(Collection entries)
========================

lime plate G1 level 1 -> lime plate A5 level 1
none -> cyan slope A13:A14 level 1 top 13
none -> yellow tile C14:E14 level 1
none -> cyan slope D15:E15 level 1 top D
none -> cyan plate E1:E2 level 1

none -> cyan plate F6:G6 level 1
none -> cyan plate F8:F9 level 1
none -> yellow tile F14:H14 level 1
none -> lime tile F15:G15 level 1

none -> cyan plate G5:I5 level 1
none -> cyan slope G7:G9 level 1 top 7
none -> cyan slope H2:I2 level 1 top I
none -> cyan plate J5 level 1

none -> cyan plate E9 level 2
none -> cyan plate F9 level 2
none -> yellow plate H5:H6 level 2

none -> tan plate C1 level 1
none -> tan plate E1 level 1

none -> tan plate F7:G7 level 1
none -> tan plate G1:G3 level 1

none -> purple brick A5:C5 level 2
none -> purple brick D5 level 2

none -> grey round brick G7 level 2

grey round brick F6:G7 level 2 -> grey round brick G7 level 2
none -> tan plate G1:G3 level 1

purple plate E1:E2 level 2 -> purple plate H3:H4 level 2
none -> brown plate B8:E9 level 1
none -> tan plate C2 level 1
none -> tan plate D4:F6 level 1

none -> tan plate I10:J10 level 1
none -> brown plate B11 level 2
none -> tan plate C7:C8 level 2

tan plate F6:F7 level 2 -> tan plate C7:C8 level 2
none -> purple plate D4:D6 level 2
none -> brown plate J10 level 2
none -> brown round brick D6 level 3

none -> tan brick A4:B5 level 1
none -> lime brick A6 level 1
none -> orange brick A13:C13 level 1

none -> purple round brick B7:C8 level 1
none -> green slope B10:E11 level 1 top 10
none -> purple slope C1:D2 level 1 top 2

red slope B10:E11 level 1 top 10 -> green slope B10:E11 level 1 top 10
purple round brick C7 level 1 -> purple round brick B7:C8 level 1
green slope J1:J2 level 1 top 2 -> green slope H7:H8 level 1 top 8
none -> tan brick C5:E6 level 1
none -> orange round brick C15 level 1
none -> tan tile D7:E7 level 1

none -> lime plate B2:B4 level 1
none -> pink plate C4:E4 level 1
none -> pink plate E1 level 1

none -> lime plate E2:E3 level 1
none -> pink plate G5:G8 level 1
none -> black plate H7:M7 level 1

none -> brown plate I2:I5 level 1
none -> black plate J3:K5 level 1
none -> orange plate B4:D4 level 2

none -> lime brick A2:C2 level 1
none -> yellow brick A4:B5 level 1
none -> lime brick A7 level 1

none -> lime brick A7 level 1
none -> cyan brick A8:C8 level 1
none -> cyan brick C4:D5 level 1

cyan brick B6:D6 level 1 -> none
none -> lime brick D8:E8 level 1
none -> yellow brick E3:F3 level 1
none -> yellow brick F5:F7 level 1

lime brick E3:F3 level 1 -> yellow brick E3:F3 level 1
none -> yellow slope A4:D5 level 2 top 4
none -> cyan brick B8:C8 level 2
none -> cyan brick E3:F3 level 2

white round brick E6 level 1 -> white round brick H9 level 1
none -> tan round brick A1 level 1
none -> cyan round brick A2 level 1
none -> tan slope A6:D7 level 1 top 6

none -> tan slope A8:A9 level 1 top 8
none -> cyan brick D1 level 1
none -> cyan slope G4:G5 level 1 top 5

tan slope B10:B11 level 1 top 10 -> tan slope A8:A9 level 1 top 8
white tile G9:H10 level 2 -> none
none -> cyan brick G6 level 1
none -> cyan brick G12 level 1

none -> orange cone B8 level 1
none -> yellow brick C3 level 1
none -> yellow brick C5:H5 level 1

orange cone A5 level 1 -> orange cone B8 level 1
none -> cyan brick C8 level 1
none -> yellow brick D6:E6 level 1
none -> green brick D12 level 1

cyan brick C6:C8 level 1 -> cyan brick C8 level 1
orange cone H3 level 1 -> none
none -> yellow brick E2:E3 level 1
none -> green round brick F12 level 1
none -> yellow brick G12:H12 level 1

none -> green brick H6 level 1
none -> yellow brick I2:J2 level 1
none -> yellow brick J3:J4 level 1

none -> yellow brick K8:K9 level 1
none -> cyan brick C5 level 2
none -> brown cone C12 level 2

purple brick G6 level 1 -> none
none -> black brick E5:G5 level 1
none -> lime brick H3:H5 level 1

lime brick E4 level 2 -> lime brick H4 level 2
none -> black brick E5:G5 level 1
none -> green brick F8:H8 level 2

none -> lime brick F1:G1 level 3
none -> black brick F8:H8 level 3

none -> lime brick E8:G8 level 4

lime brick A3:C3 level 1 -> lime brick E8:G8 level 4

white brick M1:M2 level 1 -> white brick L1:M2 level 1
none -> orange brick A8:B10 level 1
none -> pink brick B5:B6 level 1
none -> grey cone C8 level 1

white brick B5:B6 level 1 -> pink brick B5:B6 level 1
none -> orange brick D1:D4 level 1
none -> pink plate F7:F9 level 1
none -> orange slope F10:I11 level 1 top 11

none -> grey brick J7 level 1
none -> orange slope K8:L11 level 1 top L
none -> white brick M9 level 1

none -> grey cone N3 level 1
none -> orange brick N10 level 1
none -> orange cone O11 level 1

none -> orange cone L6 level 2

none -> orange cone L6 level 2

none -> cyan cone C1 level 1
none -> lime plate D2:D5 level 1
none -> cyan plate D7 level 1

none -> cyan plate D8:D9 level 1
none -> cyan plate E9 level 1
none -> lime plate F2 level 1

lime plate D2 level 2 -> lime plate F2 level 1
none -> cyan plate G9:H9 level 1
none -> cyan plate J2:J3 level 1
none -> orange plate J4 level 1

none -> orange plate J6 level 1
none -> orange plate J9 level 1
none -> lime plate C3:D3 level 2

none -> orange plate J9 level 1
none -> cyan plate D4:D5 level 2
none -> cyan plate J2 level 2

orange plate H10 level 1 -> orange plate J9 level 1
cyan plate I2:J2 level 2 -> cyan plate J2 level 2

========================

Your task -> Quote the data in full, keeping each word unchanged.

Answer for the task ->
lime plate G1 level 1 -> lime plate A5 level 1
none -> cyan slope A13:A14 level 1 top 13
none -> yellow tile C14:E14 level 1
none -> cyan slope D15:E15 level 1 top D
none -> cyan plate E1:E2 level 1

none -> cyan plate F6:G6 level 1
none -> cyan plate F8:F9 level 1
none -> yellow tile F14:H14 level 1
none -> lime tile F15:G15 level 1

none -> cyan plate G5:I5 level 1
none -> cyan slope G7:G9 level 1 top 7
none -> cyan slope H2:I2 level 1 top I
none -> cyan plate J5 level 1

none -> cyan plate E9 level 2
none -> cyan plate F9 level 2
none -> yellow plate H5:H6 level 2

none -> tan plate C1 level 1
none -> tan plate E1 level 1

none -> tan plate F7:G7 level 1
none -> tan plate G1:G3 level 1

none -> purple brick A5:C5 level 2
none -> purple brick D5 level 2

none -> grey round brick G7 level 2

grey round brick F6:G7 level 2 -> grey round brick G7 level 2
none -> tan plate G1:G3 level 1

purple plate E1:E2 level 2 -> purple plate H3:H4 level 2
none -> brown plate B8:E9 level 1
none -> tan plate C2 level 1
none -> tan plate D4:F6 level 1

none -> tan plate I10:J10 level 1
none -> brown plate B11 level 2
none -> tan plate C7:C8 level 2

tan plate F6:F7 level 2 -> tan plate C7:C8 level 2
none -> purple plate D4:D6 level 2
none -> brown plate J10 level 2
none -> brown round brick D6 level 3

none -> tan brick A4:B5 level 1
none -> lime brick A6 level 1
none -> orange brick A13:C13 level 1

none -> purple round brick B7:C8 level 1
none -> green slope B10:E11 level 1 top 10
none -> purple slope C1:D2 level 1 top 2

red slope B10:E11 level 1 top 10 -> green slope B10:E11 level 1 top 10
purple round brick C7 level 1 -> purple round brick B7:C8 level 1
green slope J1:J2 level 1 top 2 -> green slope H7:H8 level 1 top 8
none -> tan brick C5:E6 level 1
none -> orange round brick C15 level 1
none -> tan tile D7:E7 level 1

none -> lime plate B2:B4 level 1
none -> pink plate C4:E4 level 1
none -> pink plate E1 level 1

none -> lime plate E2:E3 level 1
none -> pink plate G5:G8 level 1
none -> black plate H7:M7 level 1

none -> brown plate I2:I5 level 1
none -> black plate J3:K5 level 1
none -> orange plate B4:D4 level 2

none -> lime brick A2:C2 level 1
none -> yellow brick A4:B5 level 1
none -> lime brick A7 level 1

none -> lime brick A7 level 1
none -> cyan brick A8:C8 level 1
none -> cyan brick C4:D5 level 1

cyan brick B6:D6 level 1 -> none
none -> lime brick D8:E8 level 1
none -> yellow brick E3:F3 level 1
none -> yellow brick F5:F7 level 1

lime brick E3:F3 level 1 -> yellow brick E3:F3 level 1
none -> yellow slope A4:D5 level 2 top 4
none -> cyan brick B8:C8 level 2
none -> cyan brick E3:F3 level 2

white round brick E6 level 1 -> white round brick H9 level 1
none -> tan round brick A1 level 1
none -> cyan round brick A2 level 1
none -> tan slope A6:D7 level 1 top 6

none -> tan slope A8:A9 level 1 top 8
none -> cyan brick D1 level 1
none -> cyan slope G4:G5 level 1 top 5

tan slope B10:B11 level 1 top 10 -> tan slope A8:A9 level 1 top 8
white tile G9:H10 level 2 -> none
none -> cyan brick G6 level 1
none -> cyan brick G12 level 1

none -> orange cone B8 level 1
none -> yellow brick C3 level 1
none -> yellow brick C5:H5 level 1

orange cone A5 level 1 -> orange cone B8 level 1
none -> cyan brick C8 level 1
none -> yellow brick D6:E6 level 1
none -> green brick D12 level 1

cyan brick C6:C8 level 1 -> cyan brick C8 level 1
orange cone H3 level 1 -> none
none -> yellow brick E2:E3 level 1
none -> green round brick F12 level 1
none -> yellow brick G12:H12 level 1

none -> green brick H6 level 1
none -> yellow brick I2:J2 level 1
none -> yellow brick J3:J4 level 1

none -> yellow brick K8:K9 level 1
none -> cyan brick C5 level 2
none -> brown cone C12 level 2

purple brick G6 level 1 -> none
none -> black brick E5:G5 level 1
none -> lime brick H3:H5 level 1

lime brick E4 level 2 -> lime brick H4 level 2
none -> black brick E5:G5 level 1
none -> green brick F8:H8 level 2

none -> lime brick F1:G1 level 3
none -> black brick F8:H8 level 3

none -> lime brick E8:G8 level 4

lime brick A3:C3 level 1 -> lime brick E8:G8 level 4

white brick M1:M2 level 1 -> white brick L1:M2 level 1
none -> orange brick A8:B10 level 1
none -> pink brick B5:B6 level 1
none -> grey cone C8 level 1

white brick B5:B6 level 1 -> pink brick B5:B6 level 1
none -> orange brick D1:D4 level 1
none -> pink plate F7:F9 level 1
none -> orange slope F10:I11 level 1 top 11

none -> grey brick J7 level 1
none -> orange slope K8:L11 level 1 top L
none -> white brick M9 level 1

none -> grey cone N3 level 1
none -> orange brick N10 level 1
none -> orange cone O11 level 1

none -> orange cone L6 level 2

none -> orange cone L6 level 2

none -> cyan cone C1 level 1
none -> lime plate D2:D5 level 1
none -> cyan plate D7 level 1

none -> cyan plate D8:D9 level 1
none -> cyan plate E9 level 1
none -> lime plate F2 level 1

lime plate D2 level 2 -> lime plate F2 level 1
none -> cyan plate G9:H9 level 1
none -> cyan plate J2:J3 level 1
none -> orange plate J4 level 1

none -> orange plate J6 level 1
none -> orange plate J9 level 1
none -> lime plate C3:D3 level 2

none -> orange plate J9 level 1
none -> cyan plate D4:D5 level 2
none -> cyan plate J2 level 2

orange plate H10 level 1 -> orange plate J9 level 1
cyan plate I2:J2 level 2 -> cyan plate J2 level 2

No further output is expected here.